* Records for processing:
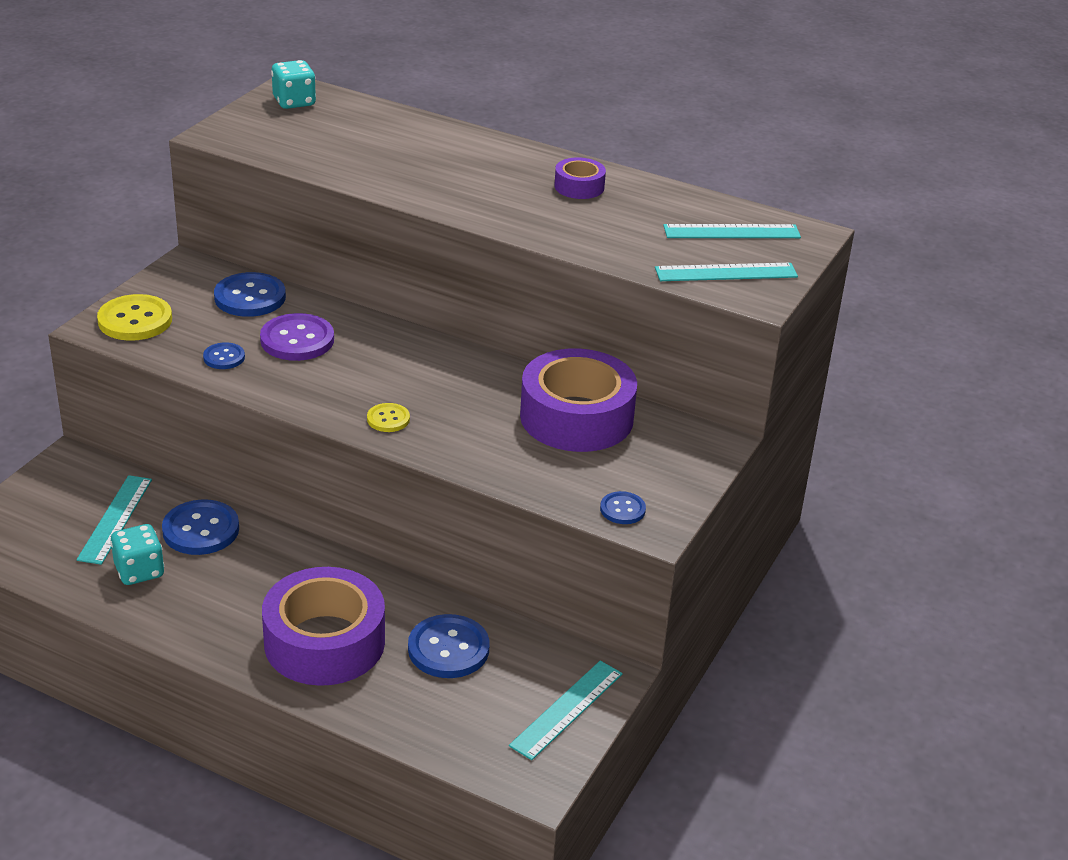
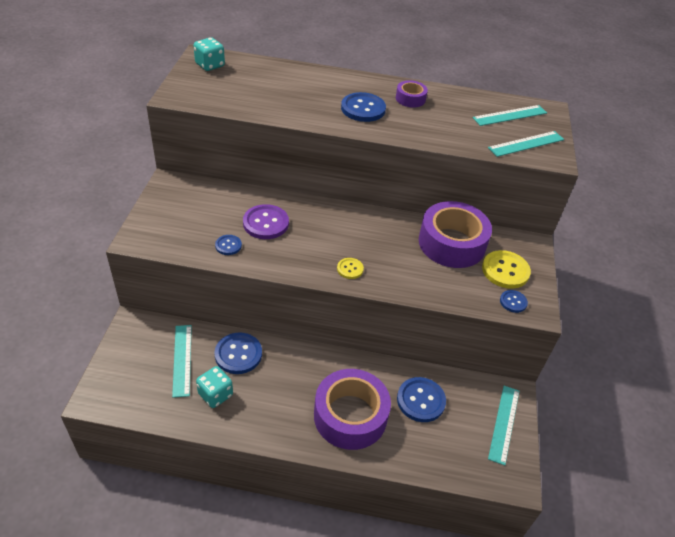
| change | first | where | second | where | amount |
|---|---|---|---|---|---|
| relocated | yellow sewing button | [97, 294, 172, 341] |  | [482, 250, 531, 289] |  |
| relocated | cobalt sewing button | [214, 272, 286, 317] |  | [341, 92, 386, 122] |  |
--
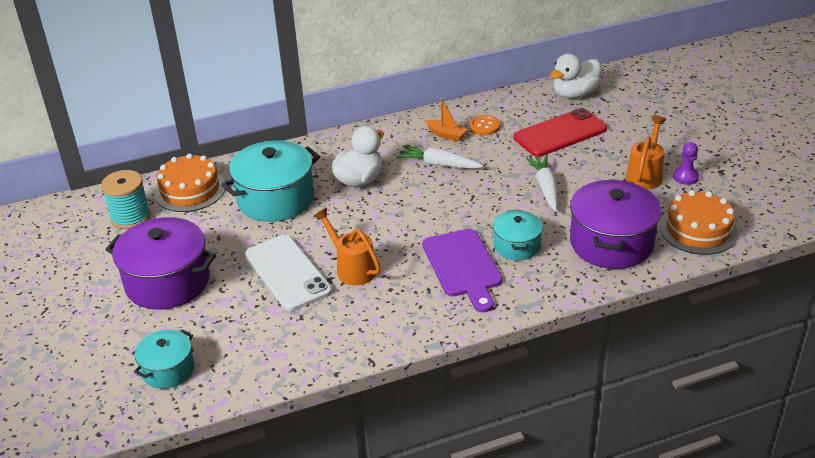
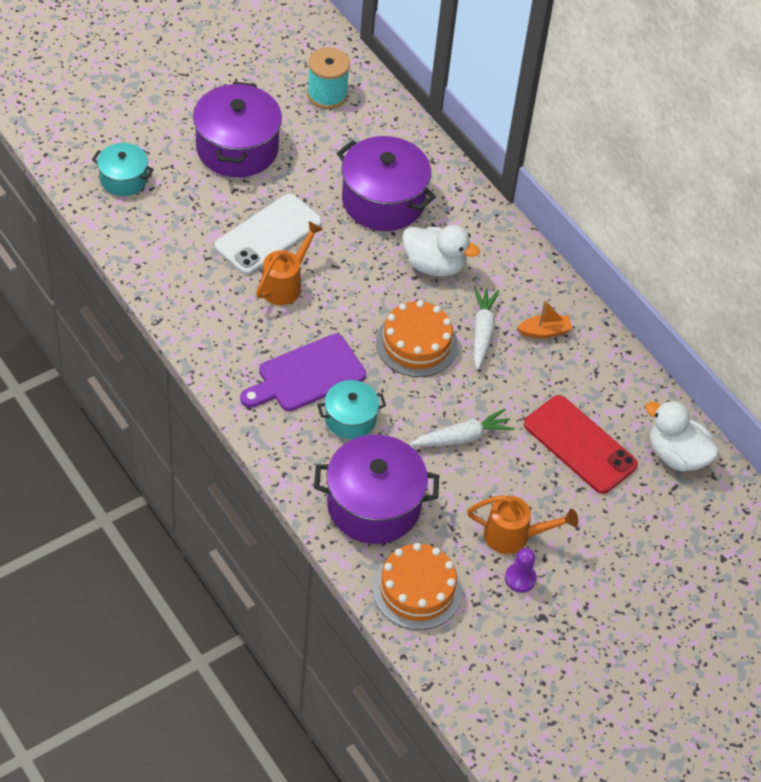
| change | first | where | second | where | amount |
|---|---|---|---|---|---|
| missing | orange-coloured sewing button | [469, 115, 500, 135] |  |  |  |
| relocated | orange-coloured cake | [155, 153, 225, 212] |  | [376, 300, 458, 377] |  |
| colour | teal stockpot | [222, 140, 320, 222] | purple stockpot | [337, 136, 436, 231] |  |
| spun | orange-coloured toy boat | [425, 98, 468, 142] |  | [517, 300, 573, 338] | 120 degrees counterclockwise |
--
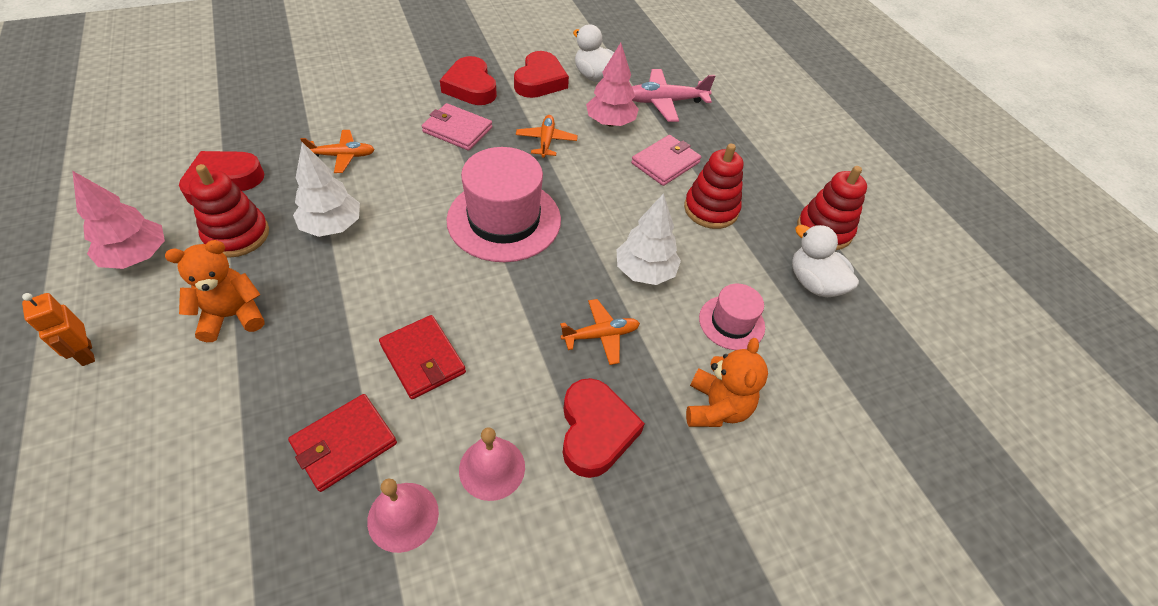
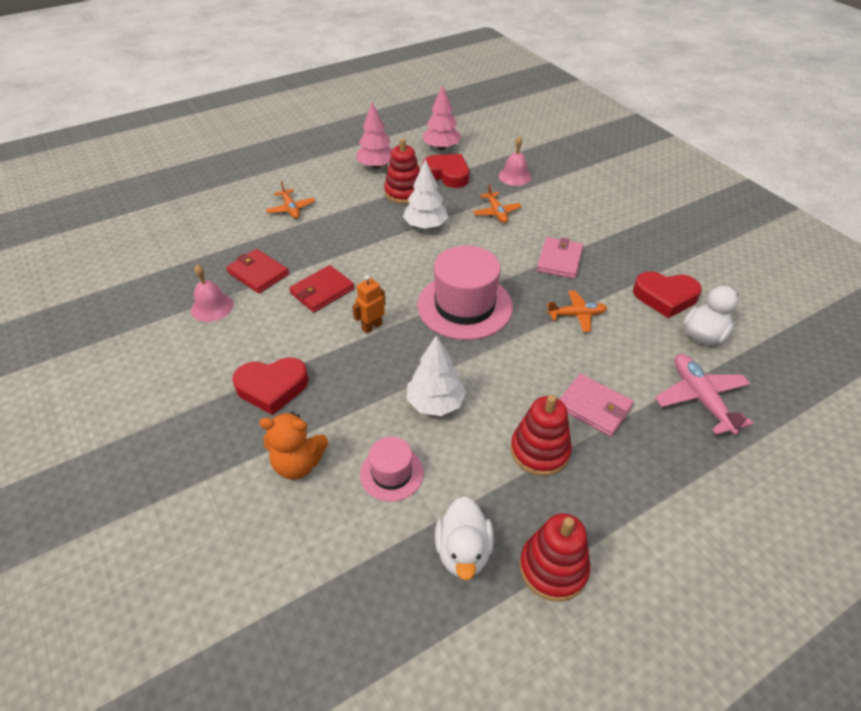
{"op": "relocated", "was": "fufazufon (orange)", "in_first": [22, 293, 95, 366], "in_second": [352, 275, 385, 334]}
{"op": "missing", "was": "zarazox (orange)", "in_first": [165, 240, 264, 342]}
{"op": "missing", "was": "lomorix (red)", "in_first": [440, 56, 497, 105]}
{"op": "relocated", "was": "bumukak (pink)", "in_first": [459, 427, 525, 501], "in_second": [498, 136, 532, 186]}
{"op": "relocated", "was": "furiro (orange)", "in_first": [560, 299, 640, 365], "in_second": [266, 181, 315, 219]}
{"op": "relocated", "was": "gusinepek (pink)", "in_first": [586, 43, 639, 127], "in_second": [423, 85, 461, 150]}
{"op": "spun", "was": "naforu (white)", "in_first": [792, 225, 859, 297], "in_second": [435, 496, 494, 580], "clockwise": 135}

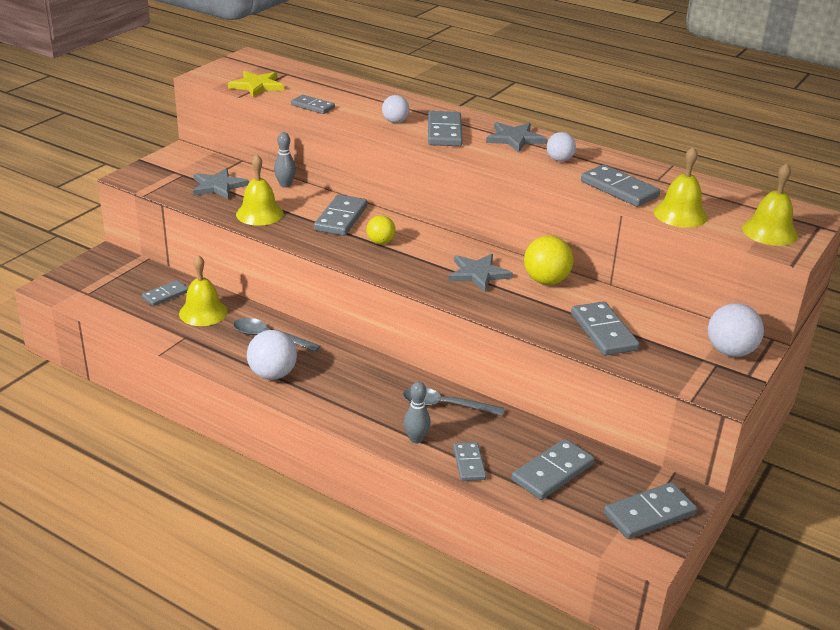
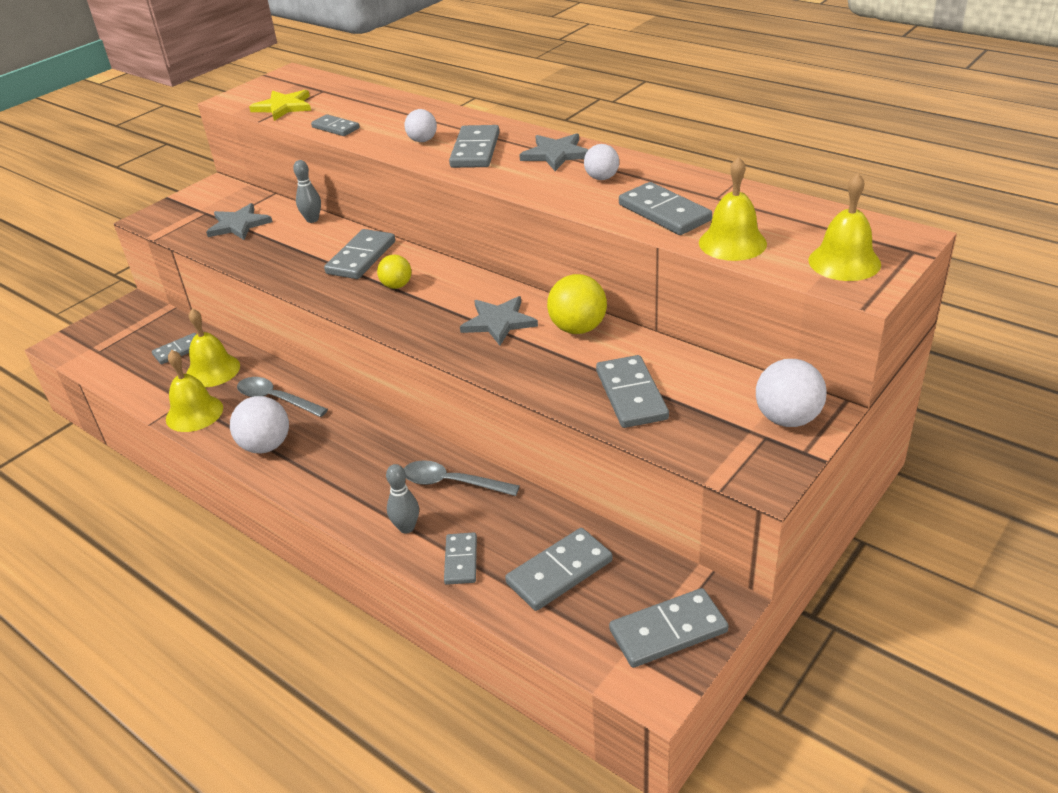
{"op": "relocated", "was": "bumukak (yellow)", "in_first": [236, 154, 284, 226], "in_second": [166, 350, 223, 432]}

* Task to complete: Search the material above for the string "pink". Show every line that holds it.

* Output of the exercise:
{"op": "relocated", "was": "bumukak (pink)", "in_first": [459, 427, 525, 501], "in_second": [498, 136, 532, 186]}
{"op": "relocated", "was": "gusinepek (pink)", "in_first": [586, 43, 639, 127], "in_second": [423, 85, 461, 150]}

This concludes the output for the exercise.